**The problem:** Restate each of the lines below word for word and drop every picture.

**Dataset:**
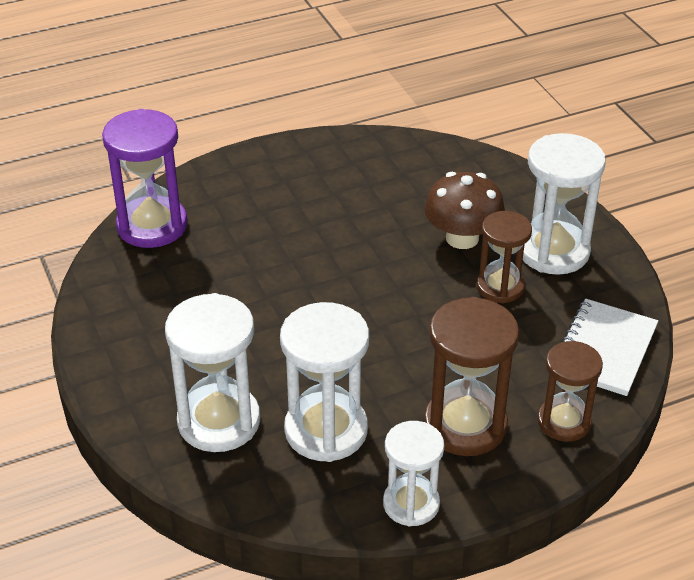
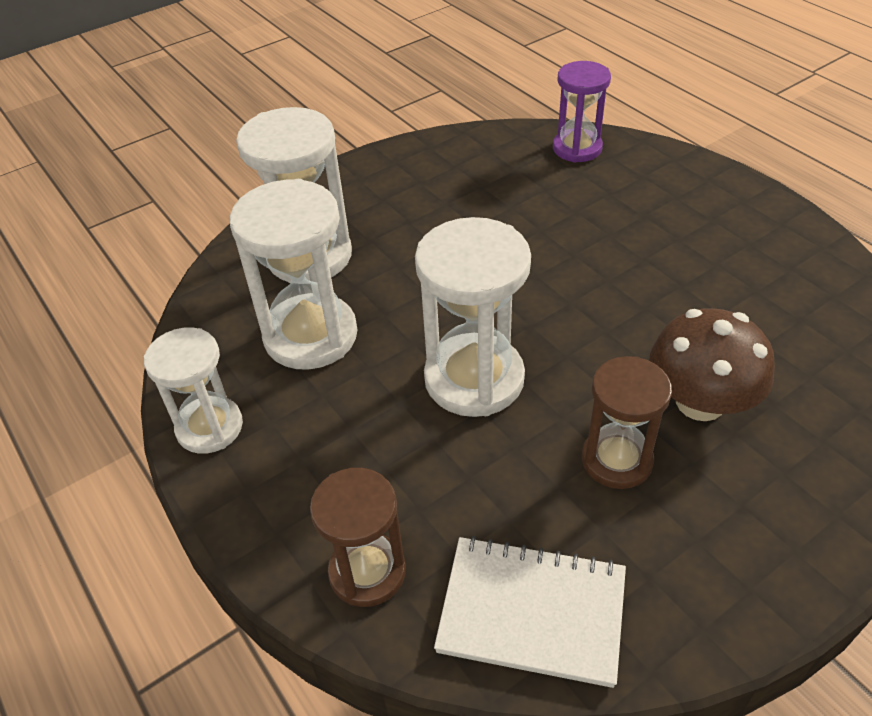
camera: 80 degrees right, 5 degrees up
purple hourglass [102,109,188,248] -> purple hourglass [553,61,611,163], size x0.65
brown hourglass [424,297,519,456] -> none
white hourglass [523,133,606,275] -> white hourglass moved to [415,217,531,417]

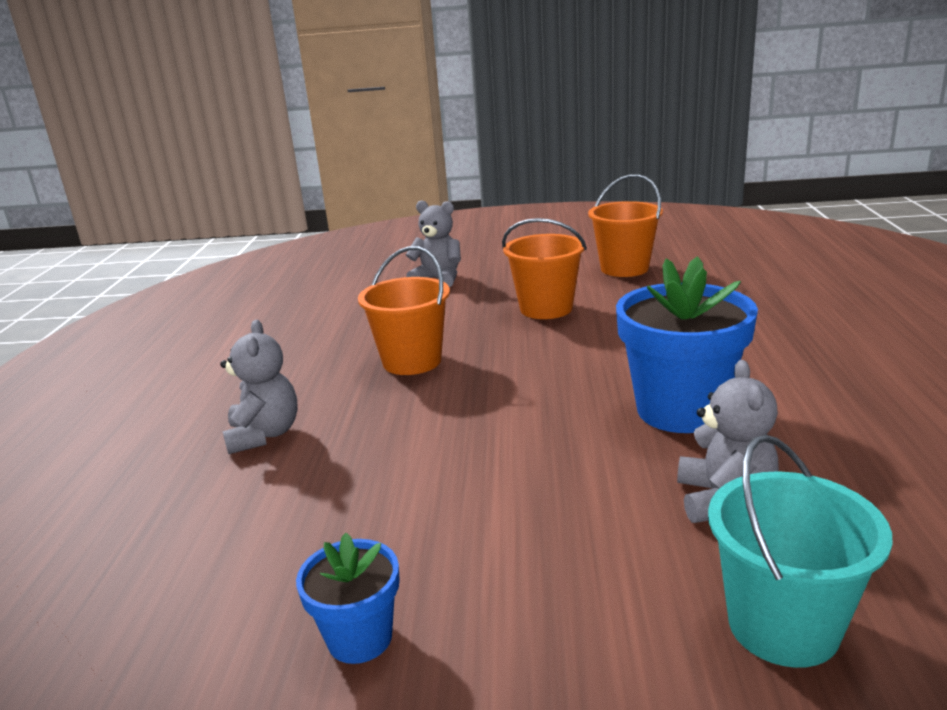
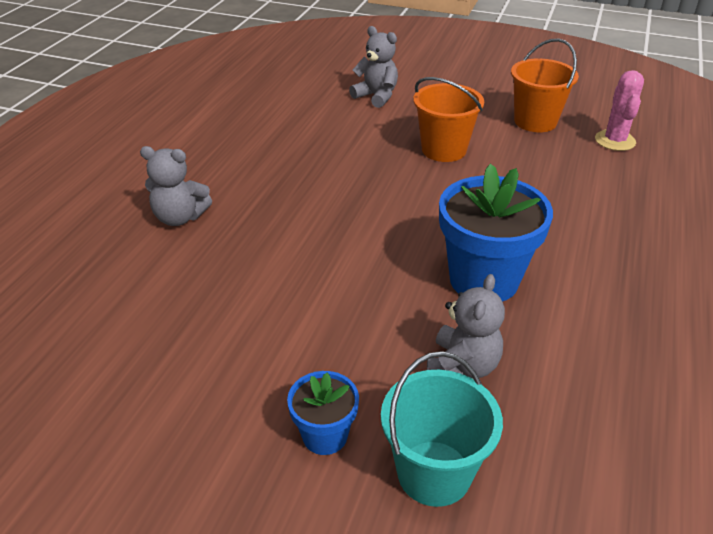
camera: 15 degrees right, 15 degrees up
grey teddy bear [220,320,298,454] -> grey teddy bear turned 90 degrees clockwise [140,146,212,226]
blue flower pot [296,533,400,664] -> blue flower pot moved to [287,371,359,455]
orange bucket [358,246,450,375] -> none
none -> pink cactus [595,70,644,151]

**Reply to the task:**
camera: 80 degrees right, 5 degrees up
purple hourglass [102,109,188,248] -> purple hourglass [553,61,611,163], size x0.65
brown hourglass [424,297,519,456] -> none
white hourglass [523,133,606,275] -> white hourglass moved to [415,217,531,417]

camera: 15 degrees right, 15 degrees up
grey teddy bear [220,320,298,454] -> grey teddy bear turned 90 degrees clockwise [140,146,212,226]
blue flower pot [296,533,400,664] -> blue flower pot moved to [287,371,359,455]
orange bucket [358,246,450,375] -> none
none -> pink cactus [595,70,644,151]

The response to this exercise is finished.